Data records
━━━━━━━━

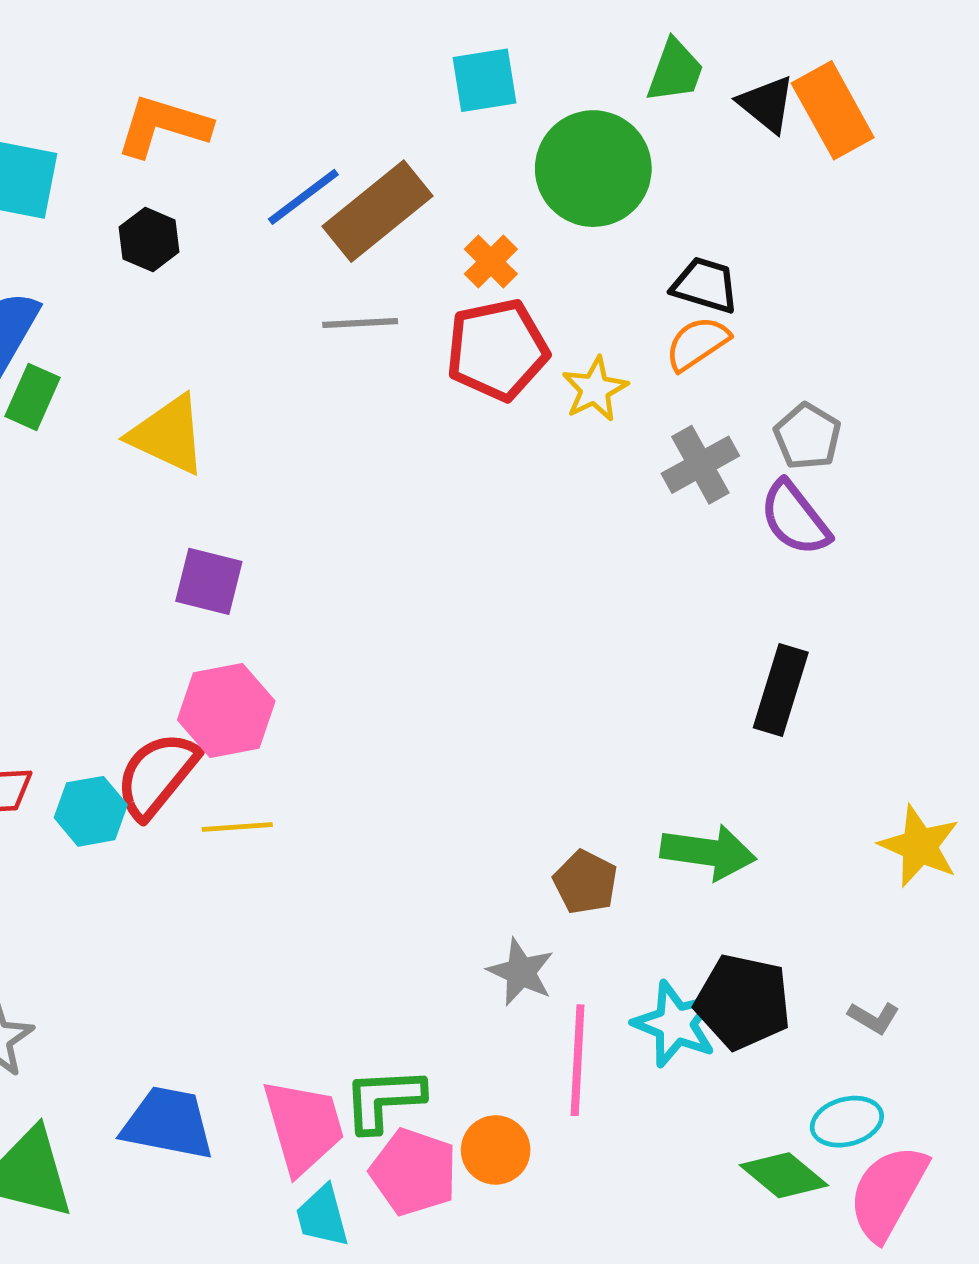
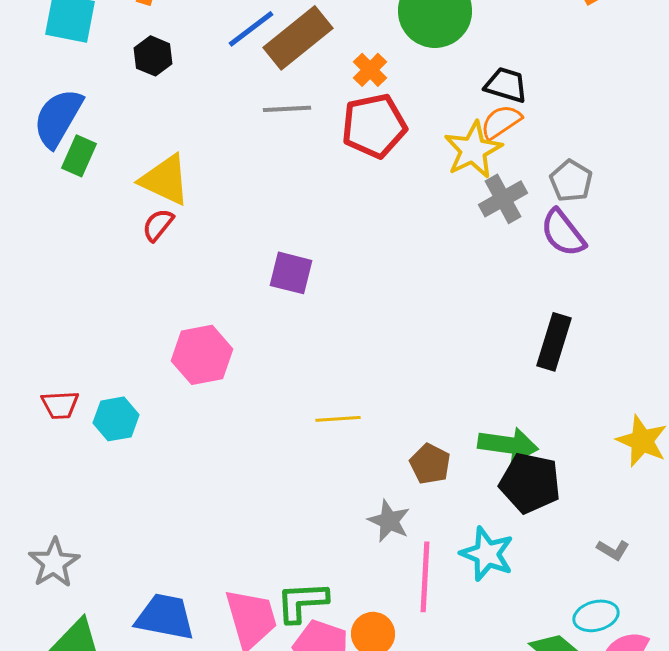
yellow star: (595, 389) -> (473, 150), moved, size x1.4
purple square: (209, 581) -> (291, 273), moved
red semicircle: (157, 775) -> (158, 225), moved, size x0.6
yellow line: (237, 827) -> (338, 419), moved
black pentagon: (743, 1002) -> (530, 483), moved

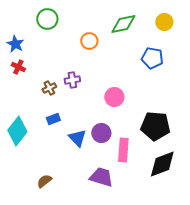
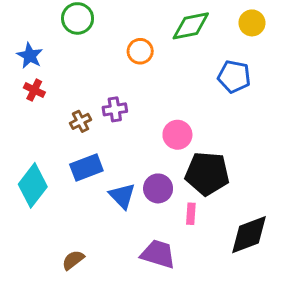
blue rectangle: (53, 119) -> (86, 168), size x1.5
black pentagon: (155, 126) -> (207, 174), moved
pink rectangle: (123, 150) -> (191, 214), size x0.6

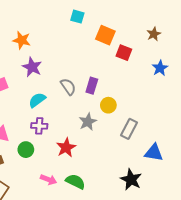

━━━━━━━━

[Exercise brief]
The records above are to be restated exactly, without their pictures.

[Solution for this problem]
yellow star: (595, 389) -> (473, 150), moved, size x1.4
purple square: (209, 581) -> (291, 273), moved
red semicircle: (157, 775) -> (158, 225), moved, size x0.6
yellow line: (237, 827) -> (338, 419), moved
black pentagon: (743, 1002) -> (530, 483), moved

blue rectangle: (53, 119) -> (86, 168), size x1.5
black pentagon: (155, 126) -> (207, 174), moved
pink rectangle: (123, 150) -> (191, 214), size x0.6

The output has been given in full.